[Start of Attachment]

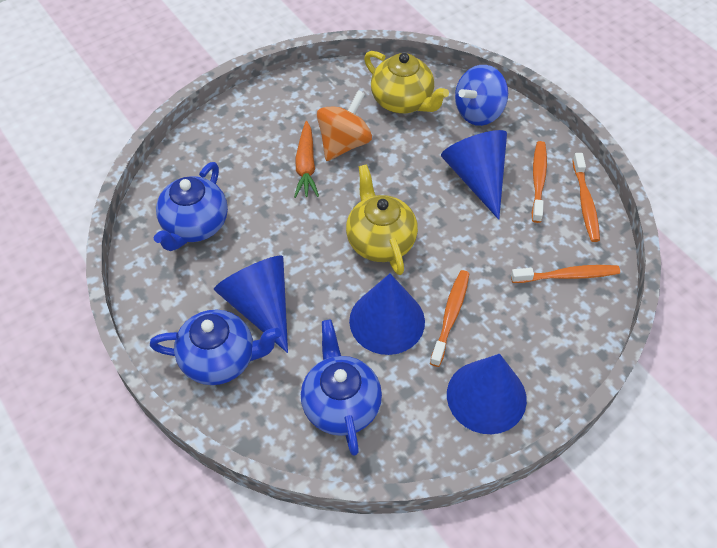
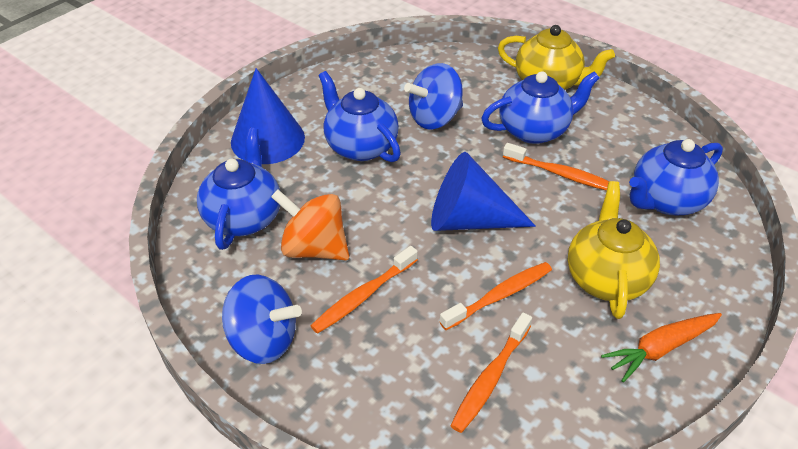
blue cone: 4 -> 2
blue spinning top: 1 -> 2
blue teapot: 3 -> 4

[End of Attachment]
[Start of Attachment]

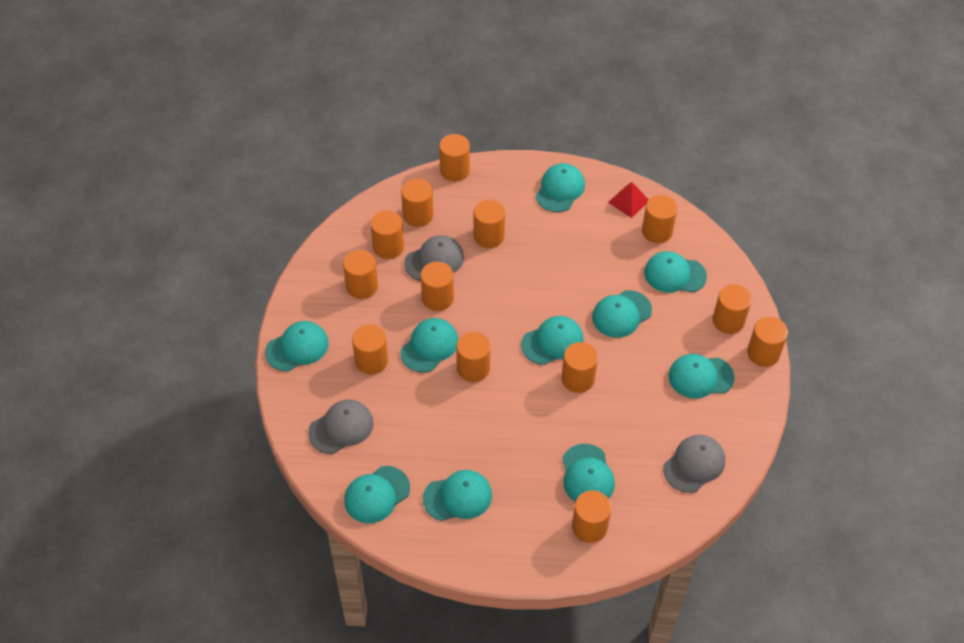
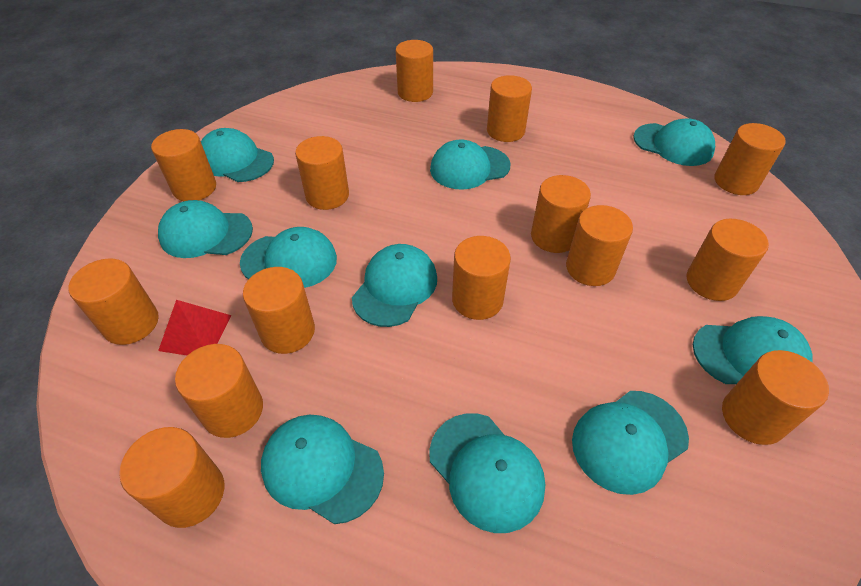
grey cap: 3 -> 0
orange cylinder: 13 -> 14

[End of Attachment]

• _WHAT THE TASK REQUIRES_:
Filter the records above for the string "blue" and copy each matching line.

• _EXERCISE OUTPUT_:
blue cone: 4 -> 2
blue spinning top: 1 -> 2
blue teapot: 3 -> 4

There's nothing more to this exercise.